Items from a data source:
+ + + + +

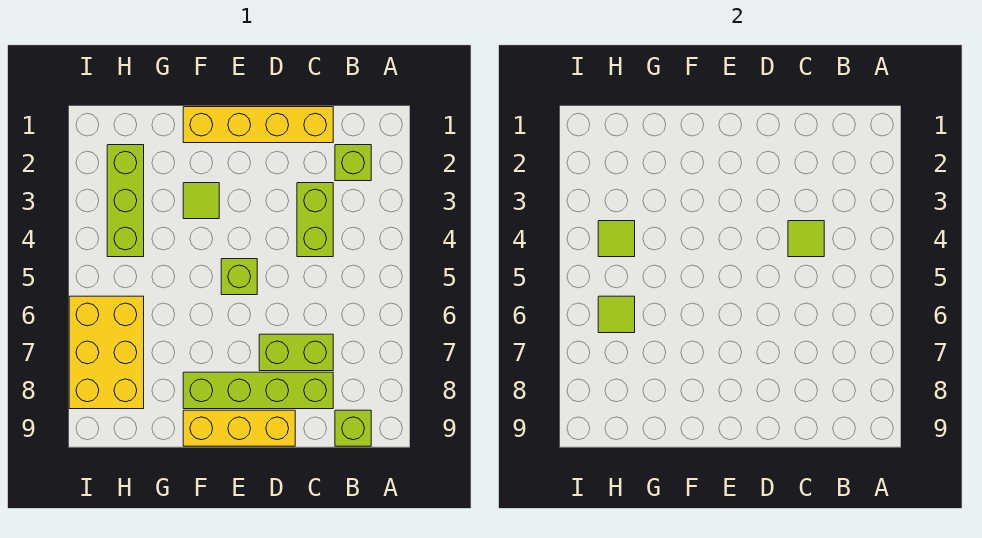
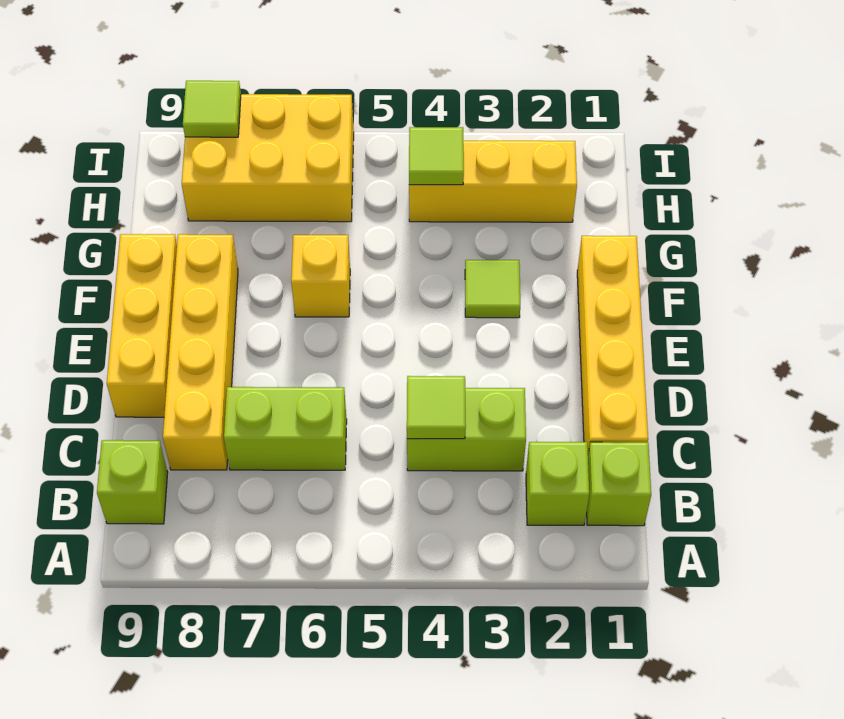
lime 1x2 brick [259,334,333,371] -> lime 1x2 brick turned to [224,387,347,470]
lime 1x4 brick [183,372,333,409] -> yellow 1x4 brick [163,234,238,470]
lime 1x1 brick [221,259,257,295] -> lime 1x1 brick moved to [587,442,651,526]
none -> yellow 1x1 brick [291,235,350,317]
lime 1x3 brick [107,145,144,257] -> yellow 1x3 brick [409,141,577,222]
lime 1x1 tile [598,296,635,333] -> lime 1x1 tile moved to [183,81,241,137]

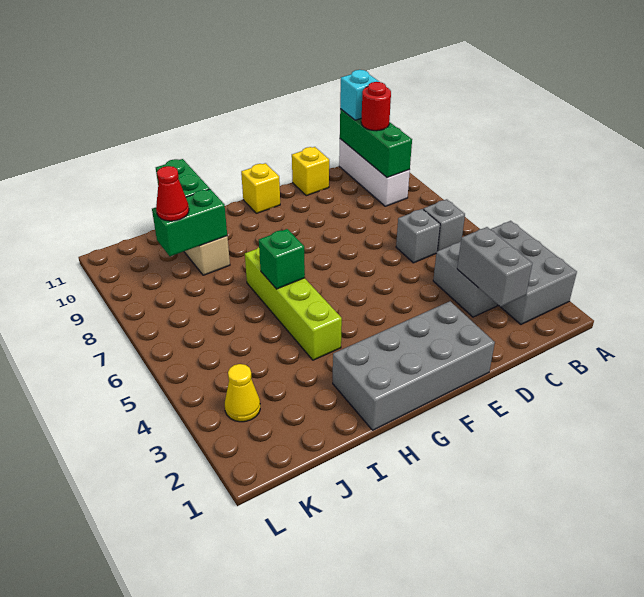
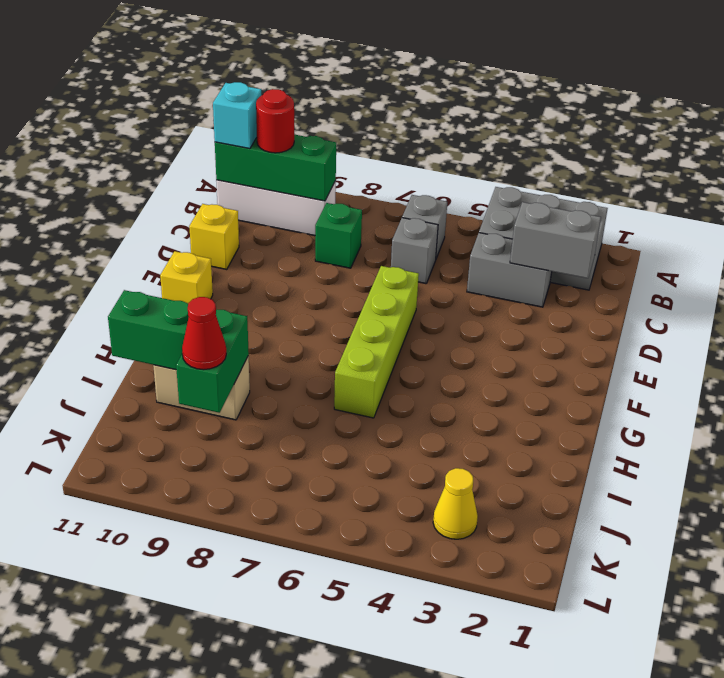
grey 2x4 brick [333,301,495,430] -> none
lime 1x4 brick [245,247,342,360] -> lime 1x4 brick turned to [334,266,419,418]
green 1x1 brick [259,229,305,289] -> green 1x1 brick moved to [315,203,362,268]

+ + + + +

Your instructions
Restate exactly each line of the data from the one bearing "lime 1x4 brick [245,247,342,360]" to the end, and add nothing.

Task solution
lime 1x4 brick [245,247,342,360] -> lime 1x4 brick turned to [334,266,419,418]
green 1x1 brick [259,229,305,289] -> green 1x1 brick moved to [315,203,362,268]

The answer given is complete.